--- GIVEN RECORDS ---

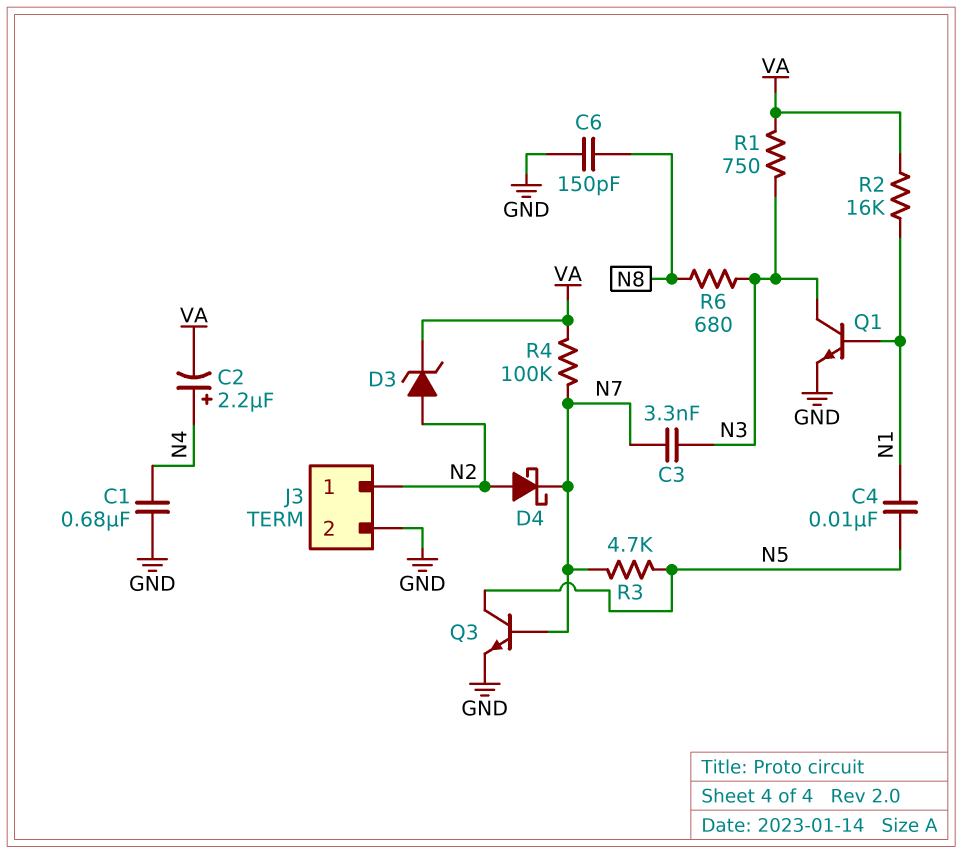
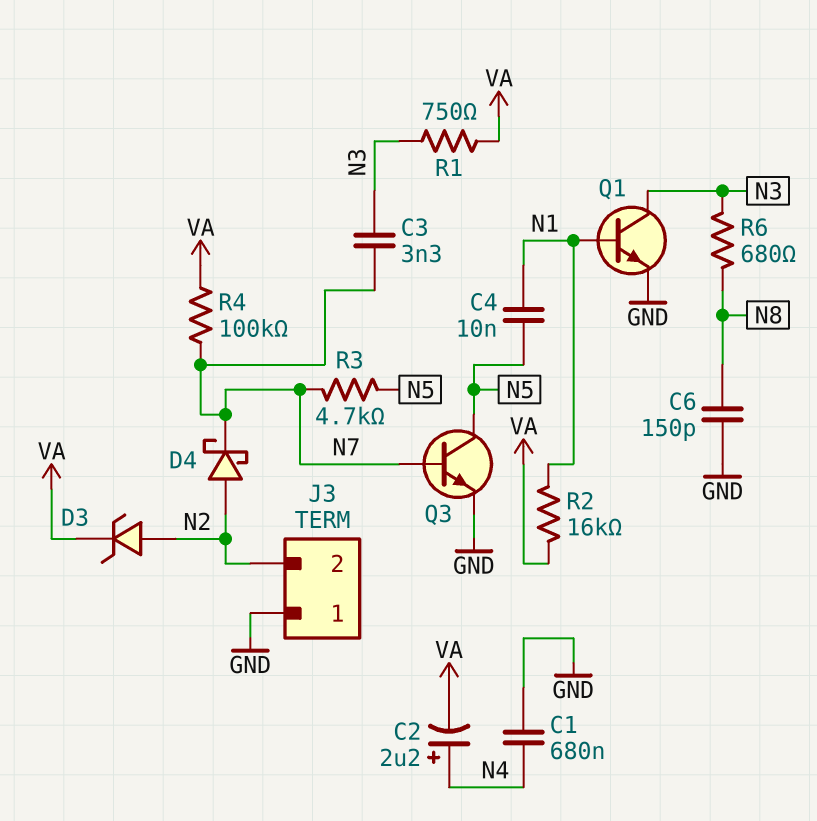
J3 pin 1: N2 -> GND
J3 pin 2: GND -> N2

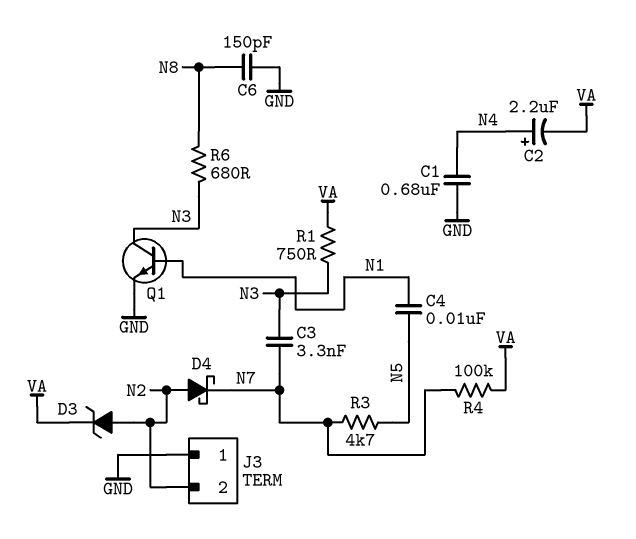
Q3: NPN (B N7, C N5, E GND) -> none
R2: 16k (N1, VA) -> none

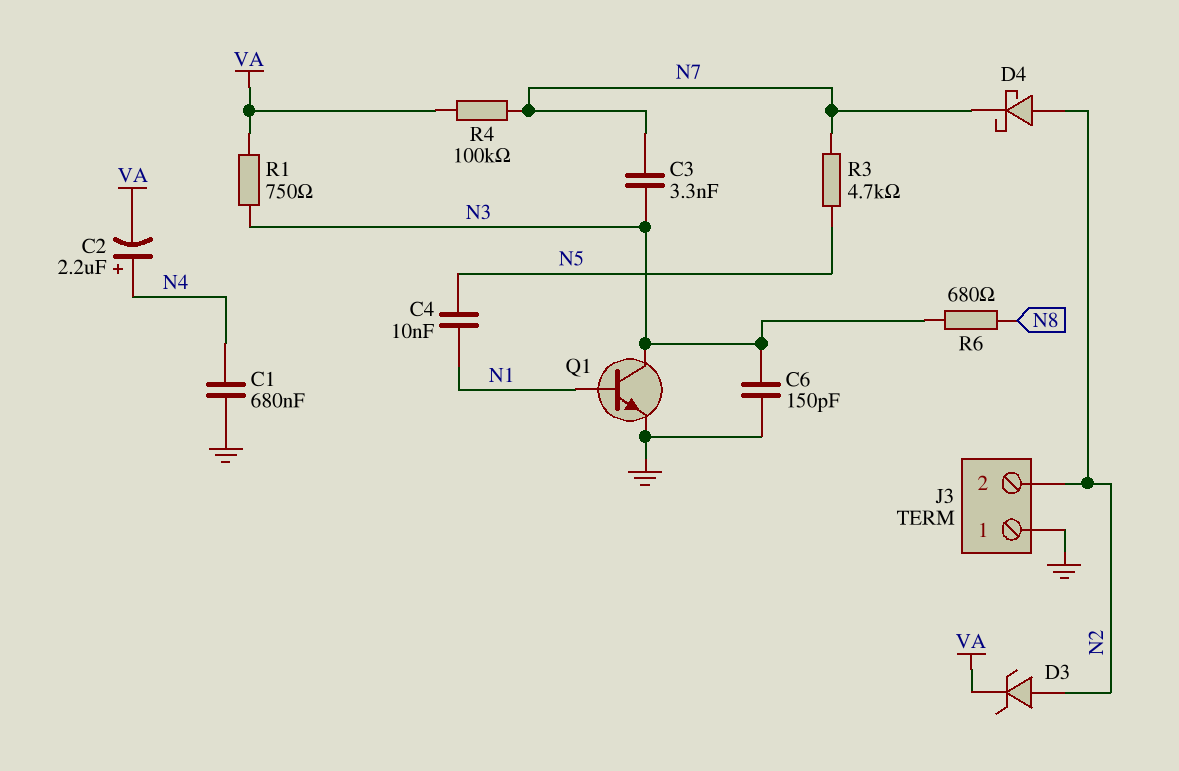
C6: 150pF (GND, N8) -> 150pF (GND, N3)

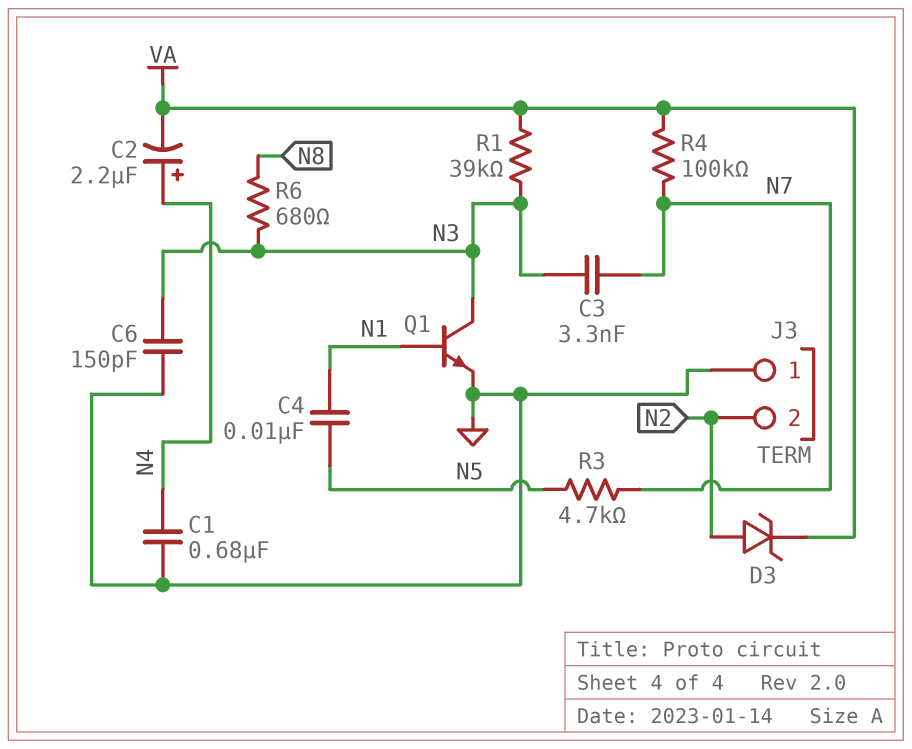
D4: schottky (A N2, K N7) -> none
R1: 750 (N3, VA) -> 39k (N3, VA)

---

**WORK REQUEST:** Write out each entry exactly as given, omitting any picture.

**EXERCISE SOLUTION:**
J3 pin 1: N2 -> GND
J3 pin 2: GND -> N2

Q3: NPN (B N7, C N5, E GND) -> none
R2: 16k (N1, VA) -> none

C6: 150pF (GND, N8) -> 150pF (GND, N3)

D4: schottky (A N2, K N7) -> none
R1: 750 (N3, VA) -> 39k (N3, VA)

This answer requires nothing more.